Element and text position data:
———
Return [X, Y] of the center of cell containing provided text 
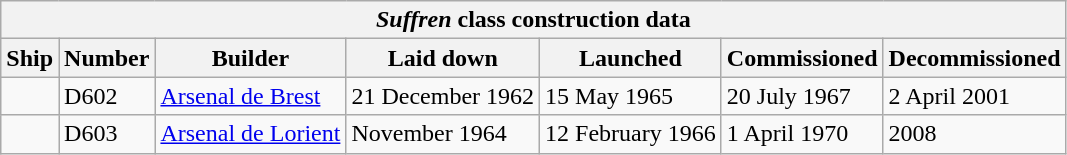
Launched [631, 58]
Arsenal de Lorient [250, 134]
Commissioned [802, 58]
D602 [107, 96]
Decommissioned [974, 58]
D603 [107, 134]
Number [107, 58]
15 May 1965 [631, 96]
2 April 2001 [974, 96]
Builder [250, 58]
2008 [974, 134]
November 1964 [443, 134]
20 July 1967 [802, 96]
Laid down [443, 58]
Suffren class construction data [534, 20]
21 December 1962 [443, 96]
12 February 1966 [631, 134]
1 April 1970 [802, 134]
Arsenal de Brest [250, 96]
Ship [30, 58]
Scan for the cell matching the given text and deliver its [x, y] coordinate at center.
———
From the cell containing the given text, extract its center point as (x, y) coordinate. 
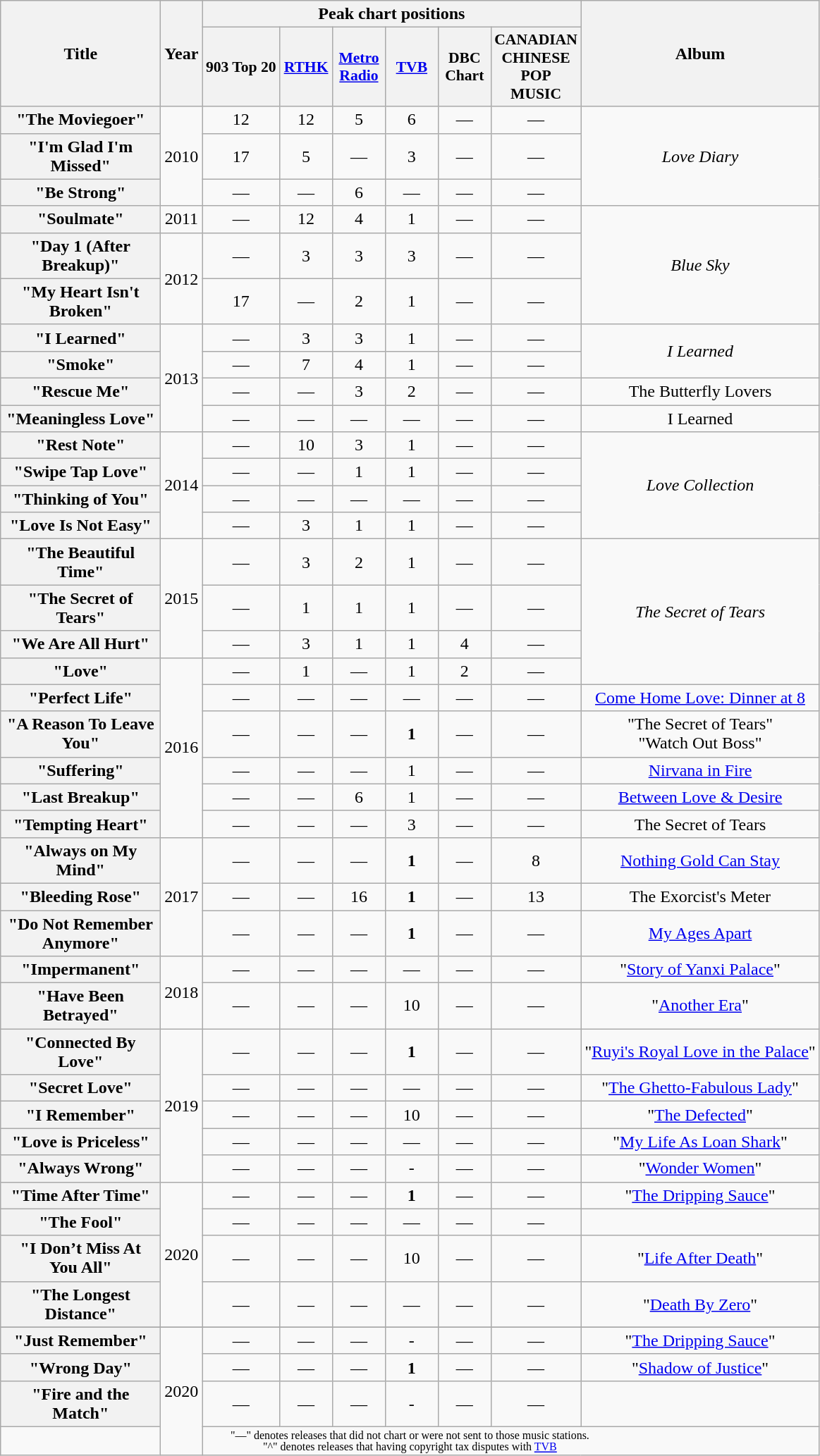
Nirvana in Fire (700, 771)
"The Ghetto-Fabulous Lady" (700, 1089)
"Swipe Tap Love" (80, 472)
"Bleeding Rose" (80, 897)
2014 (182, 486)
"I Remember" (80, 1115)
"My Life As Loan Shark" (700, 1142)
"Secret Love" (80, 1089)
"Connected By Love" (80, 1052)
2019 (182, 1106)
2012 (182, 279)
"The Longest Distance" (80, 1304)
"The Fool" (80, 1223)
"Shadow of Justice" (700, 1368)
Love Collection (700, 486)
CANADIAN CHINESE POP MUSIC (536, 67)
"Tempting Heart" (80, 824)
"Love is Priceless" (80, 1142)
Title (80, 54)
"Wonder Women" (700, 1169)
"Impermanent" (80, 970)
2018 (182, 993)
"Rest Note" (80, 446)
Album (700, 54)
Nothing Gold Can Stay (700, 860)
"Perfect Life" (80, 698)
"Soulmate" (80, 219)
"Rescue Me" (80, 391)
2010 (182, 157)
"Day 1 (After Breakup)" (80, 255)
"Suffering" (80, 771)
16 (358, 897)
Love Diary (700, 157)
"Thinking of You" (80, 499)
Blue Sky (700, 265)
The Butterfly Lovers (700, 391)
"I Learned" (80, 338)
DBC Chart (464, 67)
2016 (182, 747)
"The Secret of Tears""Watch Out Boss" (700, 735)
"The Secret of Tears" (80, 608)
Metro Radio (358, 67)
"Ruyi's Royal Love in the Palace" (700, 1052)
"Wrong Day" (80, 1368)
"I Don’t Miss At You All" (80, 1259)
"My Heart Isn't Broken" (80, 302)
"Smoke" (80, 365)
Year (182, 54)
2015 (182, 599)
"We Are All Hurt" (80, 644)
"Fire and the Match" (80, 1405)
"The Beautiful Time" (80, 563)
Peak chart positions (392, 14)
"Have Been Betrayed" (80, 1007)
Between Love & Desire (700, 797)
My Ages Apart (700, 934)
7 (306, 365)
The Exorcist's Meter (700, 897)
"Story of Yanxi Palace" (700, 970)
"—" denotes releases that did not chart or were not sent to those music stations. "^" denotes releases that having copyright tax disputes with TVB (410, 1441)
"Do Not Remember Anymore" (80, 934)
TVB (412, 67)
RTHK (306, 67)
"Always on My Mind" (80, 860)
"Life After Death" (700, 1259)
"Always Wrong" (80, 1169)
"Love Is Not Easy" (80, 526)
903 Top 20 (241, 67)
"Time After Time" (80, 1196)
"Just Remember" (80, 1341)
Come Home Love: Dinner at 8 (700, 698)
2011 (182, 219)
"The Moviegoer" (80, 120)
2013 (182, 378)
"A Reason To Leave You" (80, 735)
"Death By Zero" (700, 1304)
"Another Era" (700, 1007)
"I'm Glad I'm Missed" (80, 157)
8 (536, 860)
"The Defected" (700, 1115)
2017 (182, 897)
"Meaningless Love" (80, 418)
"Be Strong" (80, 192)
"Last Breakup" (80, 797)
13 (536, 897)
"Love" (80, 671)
———
Reproduce every row from the line containing "Return [X, Y]" down to the line containing "Scan for the", both included, omitting the pictures.

**SOLUTION TO THIS PROBLEM:**
Return [X, Y] of the center of cell containing provided text 
Launched [631, 58]
Arsenal de Lorient [250, 134]
Commissioned [802, 58]
D602 [107, 96]
Decommissioned [974, 58]
D603 [107, 134]
Number [107, 58]
15 May 1965 [631, 96]
2 April 2001 [974, 96]
Builder [250, 58]
2008 [974, 134]
November 1964 [443, 134]
20 July 1967 [802, 96]
Laid down [443, 58]
Suffren class construction data [534, 20]
21 December 1962 [443, 96]
12 February 1966 [631, 134]
1 April 1970 [802, 134]
Arsenal de Brest [250, 96]
Ship [30, 58]
Scan for the cell matching the given text and deliver its [x, y] coordinate at center.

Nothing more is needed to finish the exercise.